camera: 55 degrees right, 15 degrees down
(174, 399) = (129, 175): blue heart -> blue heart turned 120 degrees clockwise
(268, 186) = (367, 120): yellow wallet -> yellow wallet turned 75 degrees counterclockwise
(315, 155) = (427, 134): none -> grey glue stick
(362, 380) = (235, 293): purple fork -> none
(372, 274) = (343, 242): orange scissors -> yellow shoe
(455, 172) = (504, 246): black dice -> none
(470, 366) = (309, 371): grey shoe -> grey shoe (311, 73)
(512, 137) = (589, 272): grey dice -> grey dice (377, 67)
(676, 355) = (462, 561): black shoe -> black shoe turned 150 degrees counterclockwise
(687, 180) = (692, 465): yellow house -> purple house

────────────────

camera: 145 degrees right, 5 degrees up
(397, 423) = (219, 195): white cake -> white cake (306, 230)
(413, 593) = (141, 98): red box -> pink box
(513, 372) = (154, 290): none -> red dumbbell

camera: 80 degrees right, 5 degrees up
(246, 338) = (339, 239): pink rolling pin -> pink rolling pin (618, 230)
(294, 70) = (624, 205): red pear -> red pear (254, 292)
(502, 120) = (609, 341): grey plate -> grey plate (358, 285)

────────────────

- [Task instructions]:
Please make an exact copy of the lines above from the line with "(455, 172) = (504, 246): black dice -> none" through the line with "(687, 180) = (692, 465): yellow", both ends included.

- [Output of the task]:
(455, 172) = (504, 246): black dice -> none
(470, 366) = (309, 371): grey shoe -> grey shoe (311, 73)
(512, 137) = (589, 272): grey dice -> grey dice (377, 67)
(676, 355) = (462, 561): black shoe -> black shoe turned 150 degrees counterclockwise
(687, 180) = (692, 465): yellow house -> purple house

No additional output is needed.